> RECORDS PROVIDED:
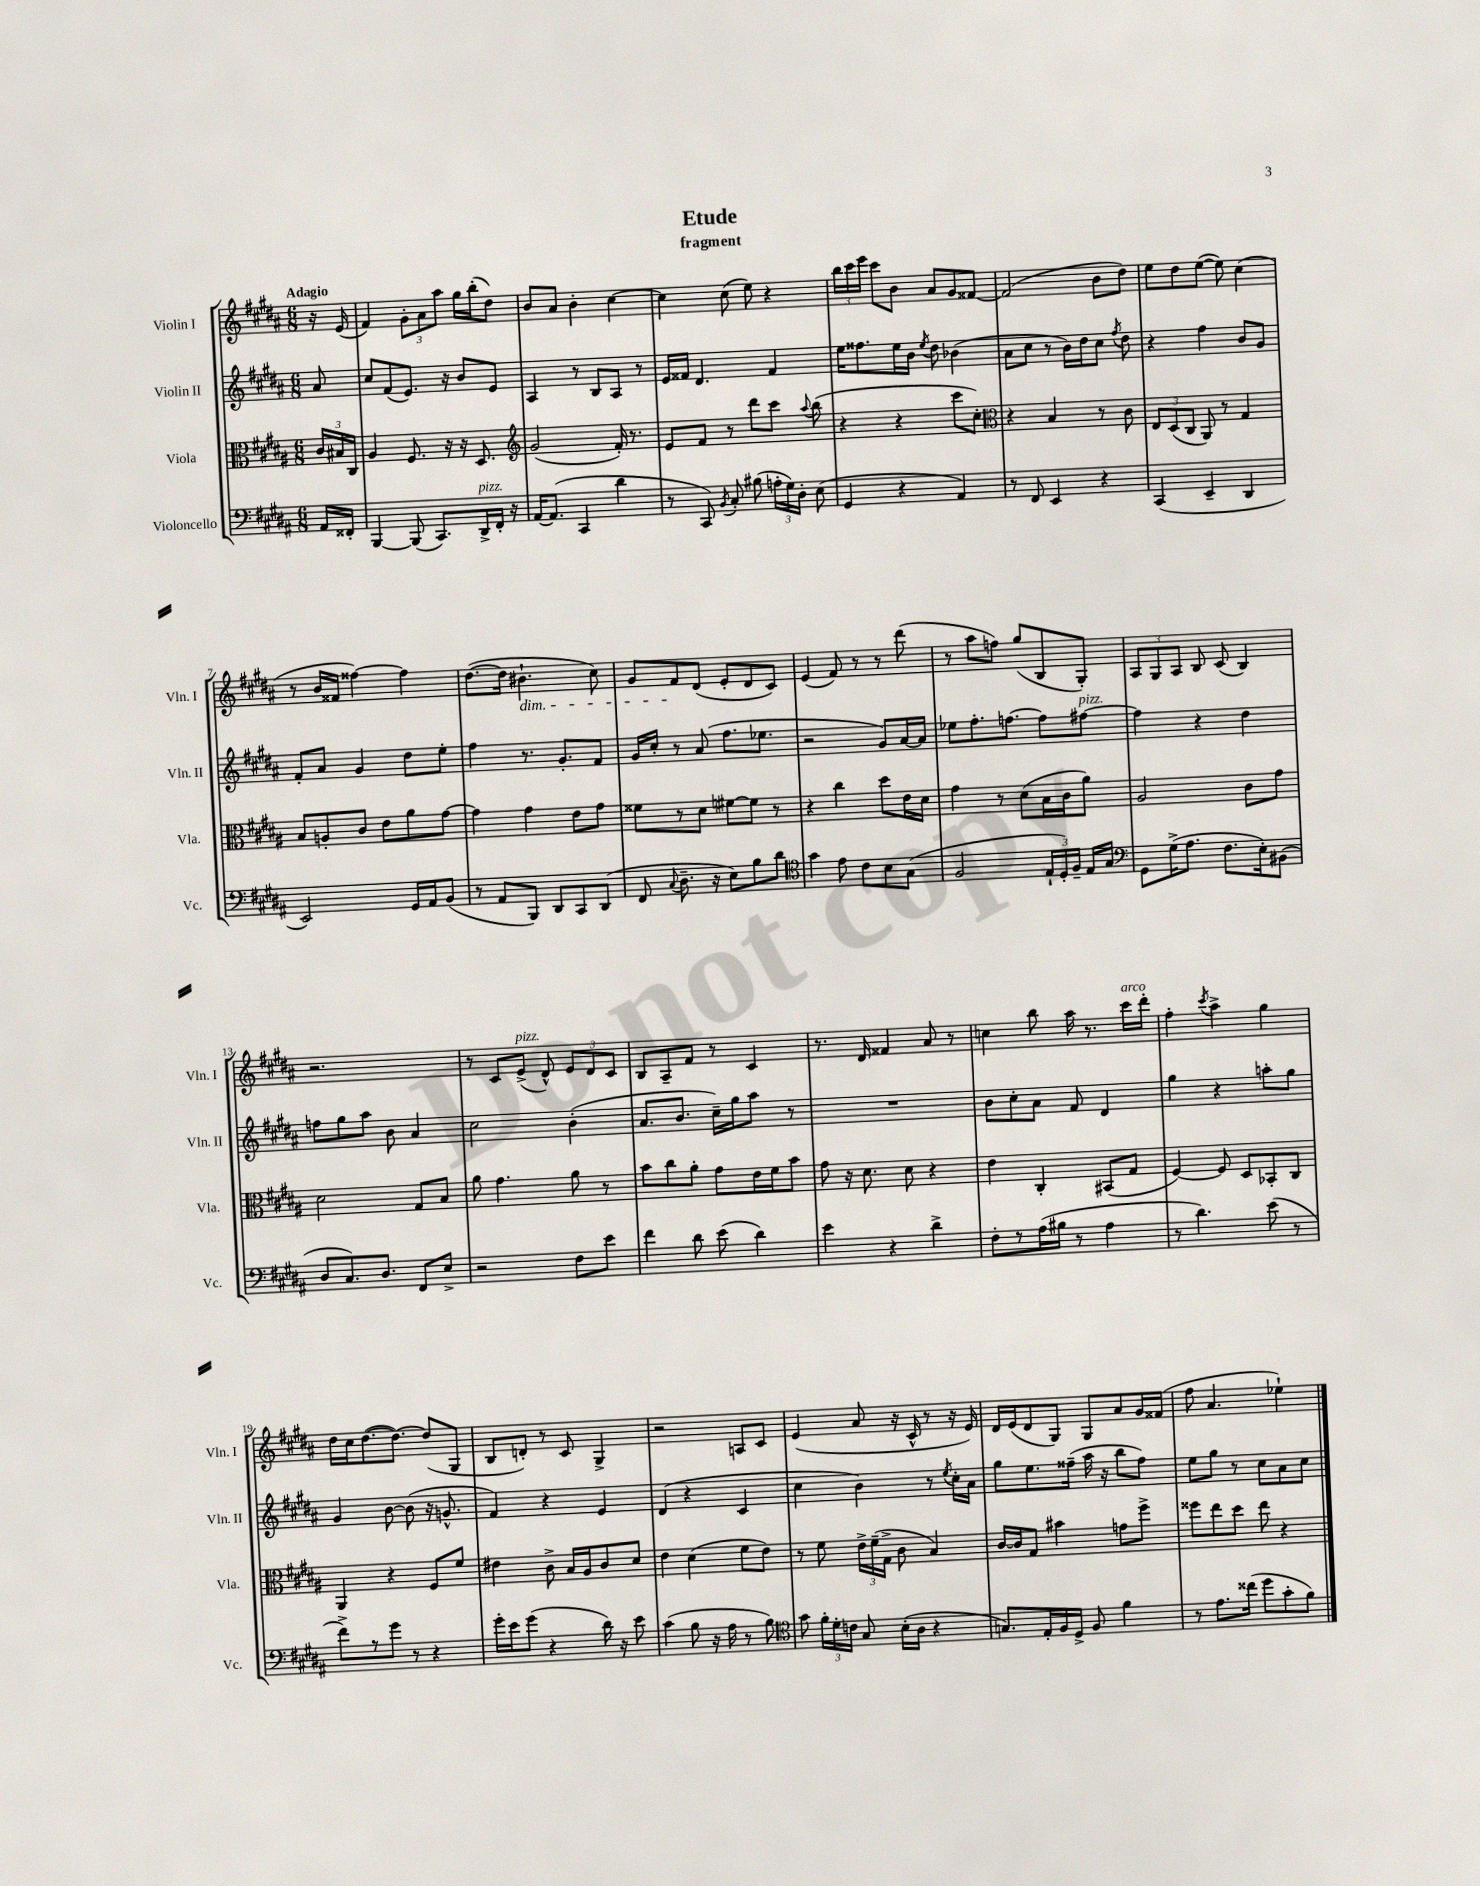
\header { title = "Etude" subtitle = "fragment" }
<<
\new StaffGroup <<
\new Staff = "s0" \with { instrumentName = "Violin I" shortInstrumentName = "Vln. I" } {
    \clef treble \key b \major \numericTimeSignature \time 6/8 \partial 8 \tempo "Adagio"
    \autoBeamOff r16 e'16( |
    fis'4) \tuplet 3/2 { gis'8[-. ais'8 ais''8] } gis''16[ b''16-.( dis''8]) |
    b'8[ ais'8] b'4-. cis''4~ |
    cis''4 cis''8( e''8) r4 |
    \tuplet 3/2 { b''16[ cis'''16 e'''16] } cis'''8[ b'8] ais'8[ gis'8 fisis'8]~ |
    fisis'2( b'8[ dis''8]) |
    e''8[ dis''8 e''8]~( e''8) cis''4( |
    r8 b'16[ fisis'16] fisis''4~) fisis''4 |
    dis''8.[~( dis''16] bis'4.-!\dim cis''8) |
    gis'8[ fis'8\! dis'8]( e'8[-. dis'8 cis'8]) |
    e'4( fis'8) r8 r8 dis'''8( |
    r8 ais''8[ f''8]) gis''8[( b8 gis8]-.) |
    \tuplet 3/2 { ais8[ gis8 ais8] } b8 cis'8( b4) |
    r2. |
    r8 cis'8[ e'8]->^\markup { \italic "pizz." }( dis'8-^) \tuplet 3/2 { e'8[ dis'8 cis'8] } |
    b8[ ais8-- fis'8] r8 cis'4 |
    r8. dis'16 fisis'4 ais'8 r8 |
    c''4 b''8 ais''16 r8. cis'''16[^\markup { \italic "arco" } dis'''16]-. |
    fis''4-. \acciaccatura { cis'''8 } ais''4-> gis''4 |
    dis''16[ cis''16 dis''8.~( dis''8.]~) dis''8[( gis8] |
    b8[ d'8]-.) r8 cis'8 gis4-> |
    r2 a8[ cis'8] |
    e'4( ais'8 r16 cis'16-^ r8 r16 e'16) |
    dis'16[ e'16( dis'8 gis8]) gis8[ ais'8 gis'16 fisis'16]( |
    fis''8 ais'4. ees''4-!) \bar "|." |
}
\new Staff = "s1" \with { instrumentName = "Violin II" shortInstrumentName = "Vln. II" } {
    \clef treble \key b \major \numericTimeSignature \time 6/8 \partial 8
    \autoBeamOff ais'8 |
    cis''8[ fis'8( e'8.]) r16 b'8[ e'8] |
    ais4 r8 b8[ ais8] r8 |
    e'16[ fisis'16] dis'4. fisis'4 |
    e''16[ fisis''8. e''16 b'16] \acciaccatura { e''8 } dis''8 bes'4( |
    ais'8[ cis''8] r8 b'16[) dis''16 cis''8] \acciaccatura { fis''8 } dis''8 |
    r4 fis''4 b'8[ gis'8] |
    fis'8[-. ais'8] gis'4 dis''8[ e''8]-. |
    fis''4 r8. gis'8.[-. fis'8] |
    gis'16[ cis''16]-. r8 ais'8( fis''8.[ ees''8.] |
    r2 gis'8[) ais'16~ ais'16] |
    ees''8[ fis''8.-. f''8.]~ f''8[ fis''8]~^\markup { \italic "pizz." } |
    fis''4 r4 dis''4 |
    f''8[ gis''8 ais''8] b'8 ais'4 |
    cis''2 b'4-.( |
    ais'8.[ b'8.] cis''16[--) gis''16 ais''8] r8 |
    R2. |
    b'8[ cis''8-. ais'8] fis'8 dis'4 |
    gis''4 r4 a''8[-. gis''8] |
    gis'4 b'8~ b'8( r16 g'8.-^ |
    fis'4) r4 e'4 |
    dis'4( r4 cis'4 |
    cis''4 b'4) r8 \acciaccatura { e''8 } cis''16[-. ais'16] |
    gis''8[ e''8. fisis''16]--( ais''16 r16 b''8[ fisis''8]) |
    e''8[ gis''8] r8 cis''8[ ais'8 cis''8] \bar "|." |
}
\new Staff = "s2" \with { instrumentName = "Viola" shortInstrumentName = "Vla." } {
    \clef alto \key b \major \numericTimeSignature \time 6/8 \partial 8
    \autoBeamOff \tuplet 3/2 { cis'16[ bis16 cis16] } |
    ais4 fis8. r16 r16 dis8. |
    \clef treble gis'2( fis'16-.) r8. |
    e'8[ fis'8] r8 dis'''8[ cis'''8] \appoggiatura { ais''8 } b''8( |
    r4 r4 cis'''8[ cis''8]-.) |
    \clef alto r4 b4 r8 cis'8 |
    \tuplet 3/2 { e8[ dis8( cis8] } ais,8) r8 gis4 |
    b8[ a8-. cis'8] e'8[ ais'8 gis'8]~ |
    gis'4 gis'4 e'8[ gis'8] |
    fisis'8[ r8 dis'8] fis'8[~ fis'8] r8 |
    r4 cis''4 dis''8[ e'16 dis'16] |
    gis'4 r8 dis'8[( b16 cis'16 ais'8]) |
    ais2 cis'8[ gis'8] |
    dis'2 gis8[ b8] |
    ais'8 gis'4. ais'8 r8 |
    b'8[ cis''8 ais'8]-. gis'8[ e'16 fis'16 b'8] |
    gis'8 r16 dis'8. dis'8 r4 |
    e'4 cis4-. bis,8[( gis8] |
    fis4~) fis8 dis8[ bes,8-. cis8] |
    ais,4 r4 fis8[ fis'8] |
    eis'4 cis'8-> b16[ ais16 cis'8 dis'8] |
    e'4 dis'4( fis'8[ e'8]) |
    r8 fis'8 \tuplet 3/2 { e'16[-> fis'16--( gis16]-> } cis'8 b4) |
    cis'16[~ cis'16 gis8] bis'4 g'8[ fis''8]-> |
    fisis''8[ e''8 dis''8] e''8 r4 \bar "|." |
}
\new Staff = "s3" \with { instrumentName = "Violoncello" shortInstrumentName = "Vc." } {
    \clef bass \key b \major \numericTimeSignature \time 6/8 \partial 8
    \autoBeamOff ais,16[ fisis,16]-. |
    b,,4~ b,,8( cis,8.[) dis,16->^\markup { \italic "pizz." } fis,16]-. r16 |
    ais,16[~ ais,8.]( cis,4 dis'4 |
    r8 cis,8) \acciaccatura { b,8 } cis8-. bis8( \tuplet 3/2 { a16[-. gis16) dis16]-. } e8( |
    gis,4 r4 ais,4) |
    r8 fis,8 e,4 r4 |
    cis,4( e,4-- dis,4 |
    e,2) gis,16[ ais,16 b,8]( |
    r8 ais,8[ b,,8]) dis,8[ cis,8 dis,8]( |
    fis,8 \appoggiatura { cis8 } dis8.-- r16 e8[) b8 dis'8] |
    \clef tenor gis'4 e'8 cis'8[ b8 gis8]( |
    fis2 \tuplet 3/2 { e16[-! dis16-.) fis16]-- } e16[ gis16] |
    \clef bass gis,8[ gis16->( ais8.] fis8.[ e16-.) bis,8]( |
    dis8[ cis8.) dis8.] fis,8[ e8]-> |
    r2 fis8[ e'8] |
    fis'4 dis'8 e'8( dis'4) |
    e'4 r4 dis'4-> |
    fis8[-. r8 ais16( bis16] r8 ais4 |
    r8 dis'4.) e'8( r8 |
    fis'8[->) r8 gis'8] r8 r4 |
    gis'16[-. e'16 gis'8]( r4 dis'16) r16 e'8 |
    cis'4( b8 r16 ais16 r8 b8) |
    \clef tenor gis'8 \tuplet 3/2 { fis'16[-. dis'16-. c'16] } gis8 b16[-.( ais16] r4 |
    g8.[) e16-. fis16 dis16]-> fis8 fis'4 |
    r8 e'8.[ cisis''16]( dis''8[ gis'8-. fis'8]) \bar "|." |
}
>>
>>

> SHORT PROBLEM: Copy out every one of these entries exactly as they appear, leaving the pictures out.

> ANSWER IN FULL:
\header { title = "Etude" subtitle = "fragment" }
<<
\new StaffGroup <<
\new Staff = "s0" \with { instrumentName = "Violin I" shortInstrumentName = "Vln. I" } {
    \clef treble \key b \major \numericTimeSignature \time 6/8 \partial 8 \tempo "Adagio"
    \autoBeamOff r16 e'16( |
    fis'4) \tuplet 3/2 { gis'8[-. ais'8 ais''8] } gis''16[ b''16-.( dis''8]) |
    b'8[ ais'8] b'4-. cis''4~ |
    cis''4 cis''8( e''8) r4 |
    \tuplet 3/2 { b''16[ cis'''16 e'''16] } cis'''8[ b'8] ais'8[ gis'8 fisis'8]~ |
    fisis'2( b'8[ dis''8]) |
    e''8[ dis''8 e''8]~( e''8) cis''4( |
    r8 b'16[ fisis'16] fisis''4~) fisis''4 |
    dis''8.[~( dis''16] bis'4.-!\dim cis''8) |
    gis'8[ fis'8\! dis'8]( e'8[-. dis'8 cis'8]) |
    e'4( fis'8) r8 r8 dis'''8( |
    r8 ais''8[ f''8]) gis''8[( b8 gis8]-.) |
    \tuplet 3/2 { ais8[ gis8 ais8] } b8 cis'8( b4) |
    r2. |
    r8 cis'8[ e'8]->^\markup { \italic "pizz." }( dis'8-^) \tuplet 3/2 { e'8[ dis'8 cis'8] } |
    b8[ ais8-- fis'8] r8 cis'4 |
    r8. dis'16 fisis'4 ais'8 r8 |
    c''4 b''8 ais''16 r8. cis'''16[^\markup { \italic "arco" } dis'''16]-. |
    fis''4-. \acciaccatura { cis'''8 } ais''4-> gis''4 |
    dis''16[ cis''16 dis''8.~( dis''8.]~) dis''8[( gis8] |
    b8[ d'8]-.) r8 cis'8 gis4-> |
    r2 a8[ cis'8] |
    e'4( ais'8 r16 cis'16-^ r8 r16 e'16) |
    dis'16[ e'16( dis'8 gis8]) gis8[ ais'8 gis'16 fisis'16]( |
    fis''8 ais'4. ees''4-!) \bar "|." |
}
\new Staff = "s1" \with { instrumentName = "Violin II" shortInstrumentName = "Vln. II" } {
    \clef treble \key b \major \numericTimeSignature \time 6/8 \partial 8
    \autoBeamOff ais'8 |
    cis''8[ fis'8( e'8.]) r16 b'8[ e'8] |
    ais4 r8 b8[ ais8] r8 |
    e'16[ fisis'16] dis'4. fisis'4 |
    e''16[ fisis''8. e''16 b'16] \acciaccatura { e''8 } dis''8 bes'4( |
    ais'8[ cis''8] r8 b'16[) dis''16 cis''8] \acciaccatura { fis''8 } dis''8 |
    r4 fis''4 b'8[ gis'8] |
    fis'8[-. ais'8] gis'4 dis''8[ e''8]-. |
    fis''4 r8. gis'8.[-. fis'8] |
    gis'16[ cis''16]-. r8 ais'8( fis''8.[ ees''8.] |
    r2 gis'8[) ais'16~ ais'16] |
    ees''8[ fis''8.-. f''8.]~ f''8[ fis''8]~^\markup { \italic "pizz." } |
    fis''4 r4 dis''4 |
    f''8[ gis''8 ais''8] b'8 ais'4 |
    cis''2 b'4-.( |
    ais'8.[ b'8.] cis''16[--) gis''16 ais''8] r8 |
    R2. |
    b'8[ cis''8-. ais'8] fis'8 dis'4 |
    gis''4 r4 a''8[-. gis''8] |
    gis'4 b'8~ b'8( r16 g'8.-^ |
    fis'4) r4 e'4 |
    dis'4( r4 cis'4 |
    cis''4 b'4) r8 \acciaccatura { e''8 } cis''16[-. ais'16] |
    gis''8[ e''8. fisis''16]--( ais''16 r16 b''8[ fisis''8]) |
    e''8[ gis''8] r8 cis''8[ ais'8 cis''8] \bar "|." |
}
\new Staff = "s2" \with { instrumentName = "Viola" shortInstrumentName = "Vla." } {
    \clef alto \key b \major \numericTimeSignature \time 6/8 \partial 8
    \autoBeamOff \tuplet 3/2 { cis'16[ bis16 cis16] } |
    ais4 fis8. r16 r16 dis8. |
    \clef treble gis'2( fis'16-.) r8. |
    e'8[ fis'8] r8 dis'''8[ cis'''8] \appoggiatura { ais''8 } b''8( |
    r4 r4 cis'''8[ cis''8]-.) |
    \clef alto r4 b4 r8 cis'8 |
    \tuplet 3/2 { e8[ dis8( cis8] } ais,8) r8 gis4 |
    b8[ a8-. cis'8] e'8[ ais'8 gis'8]~ |
    gis'4 gis'4 e'8[ gis'8] |
    fisis'8[ r8 dis'8] fis'8[~ fis'8] r8 |
    r4 cis''4 dis''8[ e'16 dis'16] |
    gis'4 r8 dis'8[( b16 cis'16 ais'8]) |
    ais2 cis'8[ gis'8] |
    dis'2 gis8[ b8] |
    ais'8 gis'4. ais'8 r8 |
    b'8[ cis''8 ais'8]-. gis'8[ e'16 fis'16 b'8] |
    gis'8 r16 dis'8. dis'8 r4 |
    e'4 cis4-. bis,8[( gis8] |
    fis4~) fis8 dis8[ bes,8-. cis8] |
    ais,4 r4 fis8[ fis'8] |
    eis'4 cis'8-> b16[ ais16 cis'8 dis'8] |
    e'4 dis'4( fis'8[ e'8]) |
    r8 fis'8 \tuplet 3/2 { e'16[-> fis'16--( gis16]-> } cis'8 b4) |
    cis'16[~ cis'16 gis8] bis'4 g'8[ fis''8]-> |
    fisis''8[ e''8 dis''8] e''8 r4 \bar "|." |
}
\new Staff = "s3" \with { instrumentName = "Violoncello" shortInstrumentName = "Vc." } {
    \clef bass \key b \major \numericTimeSignature \time 6/8 \partial 8
    \autoBeamOff ais,16[ fisis,16]-. |
    b,,4~ b,,8( cis,8.[) dis,16->^\markup { \italic "pizz." } fis,16]-. r16 |
    ais,16[~ ais,8.]( cis,4 dis'4 |
    r8 cis,8) \acciaccatura { b,8 } cis8-. bis8( \tuplet 3/2 { a16[-. gis16) dis16]-. } e8( |
    gis,4 r4 ais,4) |
    r8 fis,8 e,4 r4 |
    cis,4( e,4-- dis,4 |
    e,2) gis,16[ ais,16 b,8]( |
    r8 ais,8[ b,,8]) dis,8[ cis,8 dis,8]( |
    fis,8 \appoggiatura { cis8 } dis8.-- r16 e8[) b8 dis'8] |
    \clef tenor gis'4 e'8 cis'8[ b8 gis8]( |
    fis2 \tuplet 3/2 { e16[-! dis16-.) fis16]-- } e16[ gis16] |
    \clef bass gis,8[ gis16->( ais8.] fis8.[ e16-.) bis,8]( |
    dis8[ cis8.) dis8.] fis,8[ e8]-> |
    r2 fis8[ e'8] |
    fis'4 dis'8 e'8( dis'4) |
    e'4 r4 dis'4-> |
    fis8[-. r8 ais16( bis16] r8 ais4 |
    r8 dis'4.) e'8( r8 |
    fis'8[->) r8 gis'8] r8 r4 |
    gis'16[-. e'16 gis'8]( r4 dis'16) r16 e'8 |
    cis'4( b8 r16 ais16 r8 b8) |
    \clef tenor gis'8 \tuplet 3/2 { fis'16[-. dis'16-. c'16] } gis8 b16[-.( ais16] r4 |
    g8.[) e16-. fis16 dis16]-> fis8 fis'4 |
    r8 e'8.[ cisis''16]( dis''8[ gis'8-. fis'8]) \bar "|." |
}
>>
>>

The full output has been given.